Your instructions:
A verbatim copy of the lines from the one with "black robot <273,345,101,111>" through the final line below is required; print it and nothing else.

Information shown:

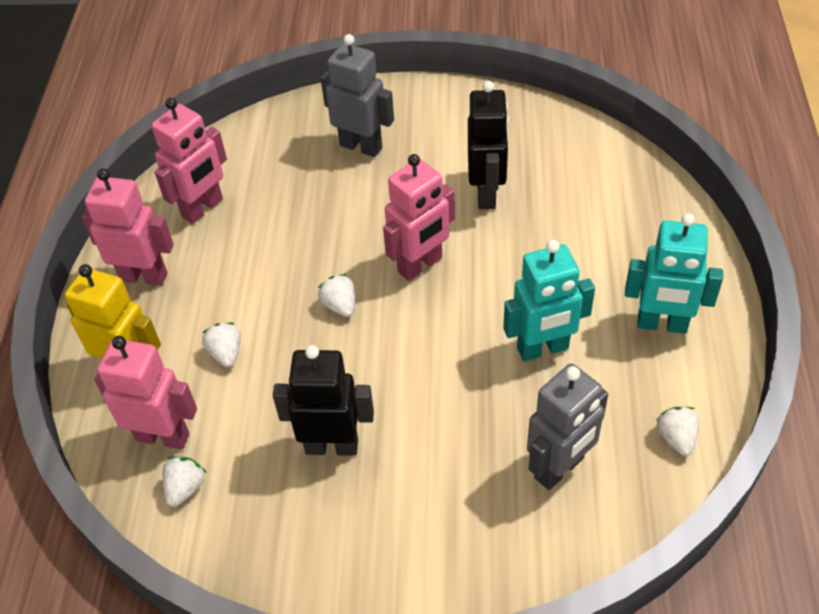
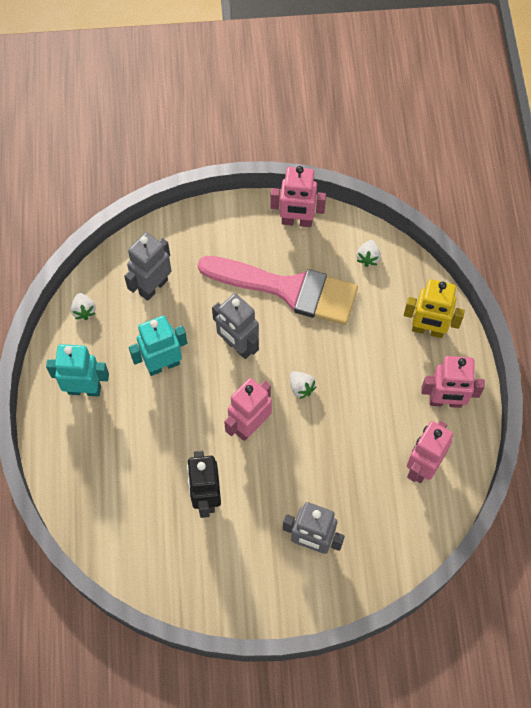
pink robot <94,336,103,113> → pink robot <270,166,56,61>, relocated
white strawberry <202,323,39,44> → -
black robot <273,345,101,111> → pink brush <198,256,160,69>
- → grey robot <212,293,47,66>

Result:
black robot <273,345,101,111> → pink brush <198,256,160,69>
- → grey robot <212,293,47,66>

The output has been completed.